About this exercise
Look through the lines below and extract any with the word "road".

───── Data for analysis ─────

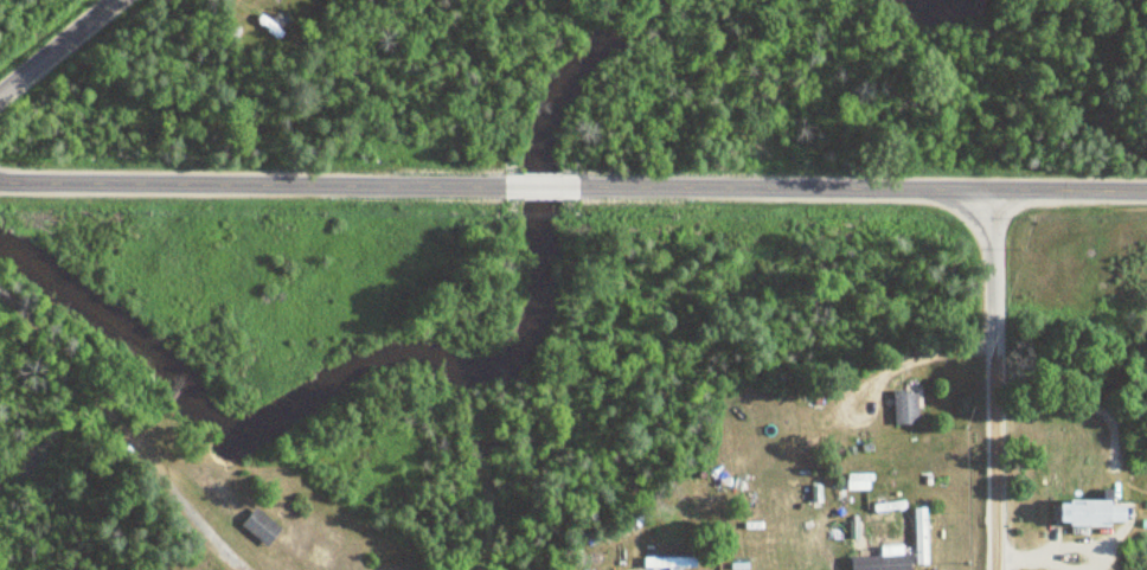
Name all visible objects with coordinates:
river: (943, 3)
road: (57, 48)
road: (255, 181)
road: (540, 186)
road: (858, 190)
road: (993, 274)
park: (207, 343)
river: (414, 347)
road: (914, 355)
building: (908, 406)
road: (122, 433)
road: (994, 462)
building: (1091, 513)
building: (263, 527)
building: (672, 563)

─────

Worked solution
road: (57, 48)
road: (255, 181)
road: (540, 186)
road: (858, 190)
road: (993, 274)
road: (914, 355)
road: (122, 433)
road: (994, 462)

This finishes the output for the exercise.